[What needs to be done] Each entry below should be given again exactly; the pictures stay out.

[Records for this exercise]

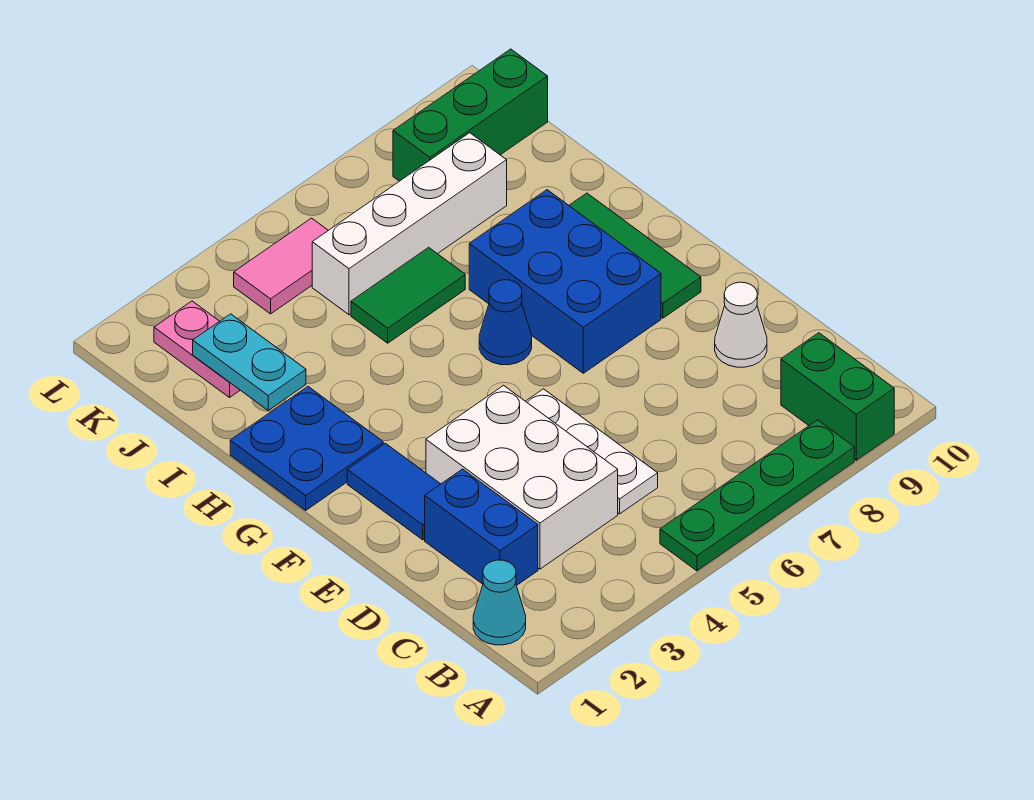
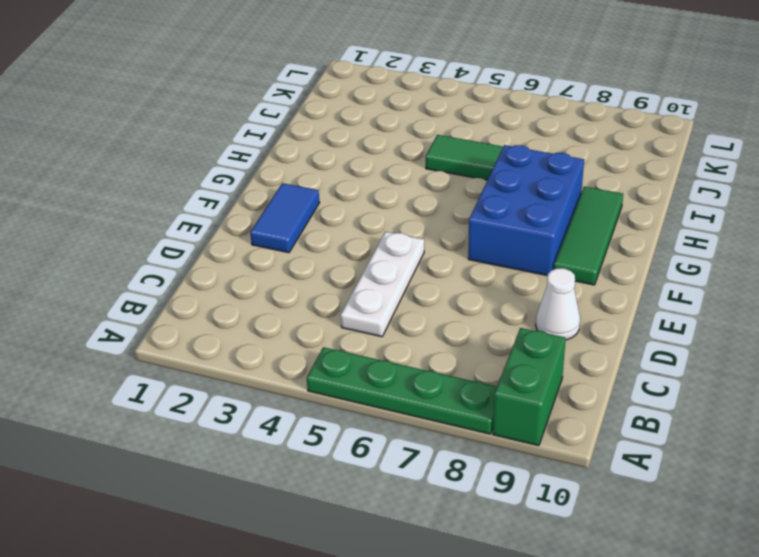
none -> cyan cone B1 level 1
none -> blue brick C2:D2 level 1
none -> white brick C3:E4 level 1

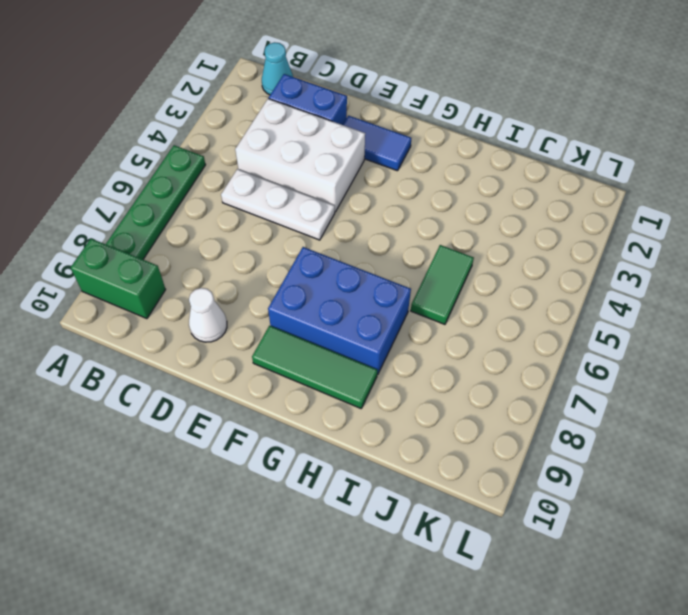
none -> blue plate G1:H2 level 1
none -> blue cone G6 level 1
none -> pink plate J2:K2 level 1

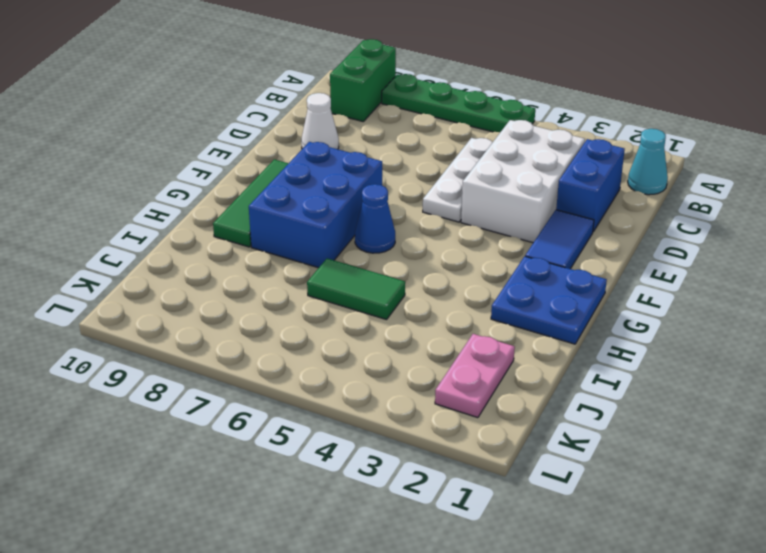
none -> white brick J5:J8 level 1
none -> pink tile K4:K5 level 1
none -> green brick K8:K10 level 1

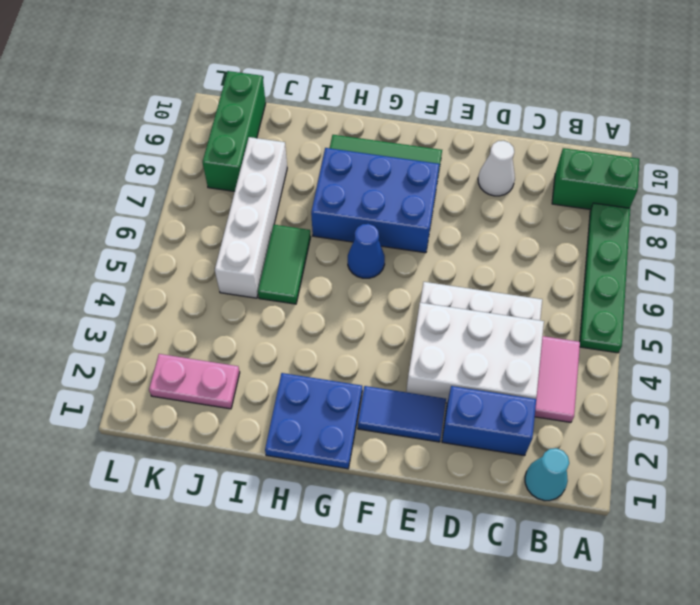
pink tile B3:B4 level 1 -> pink tile K4:K5 level 1
none -> cyan plate I2:J2 level 2

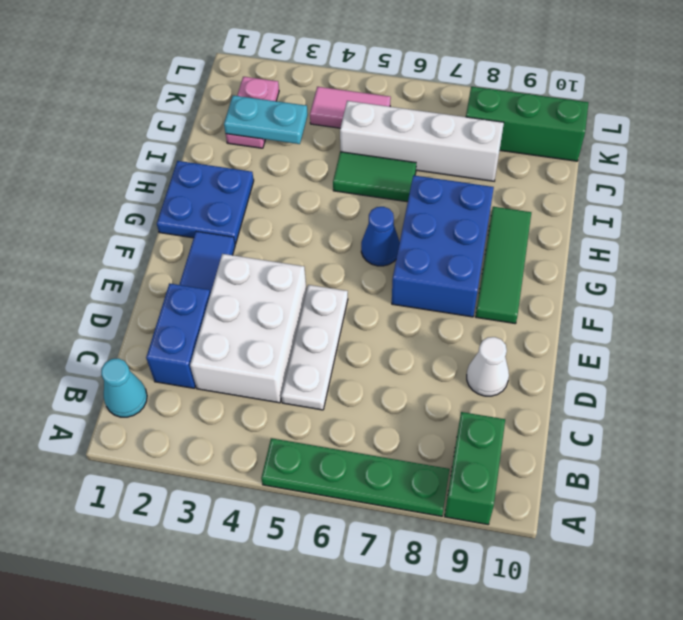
cyan plate J2:J3 level 2 -> cyan plate I2:J2 level 2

[Result of this exercise]
none -> cyan cone B1 level 1
none -> blue brick C2:D2 level 1
none -> white brick C3:E4 level 1

none -> blue plate G1:H2 level 1
none -> blue cone G6 level 1
none -> pink plate J2:K2 level 1

none -> white brick J5:J8 level 1
none -> pink tile K4:K5 level 1
none -> green brick K8:K10 level 1

pink tile B3:B4 level 1 -> pink tile K4:K5 level 1
none -> cyan plate I2:J2 level 2

cyan plate J2:J3 level 2 -> cyan plate I2:J2 level 2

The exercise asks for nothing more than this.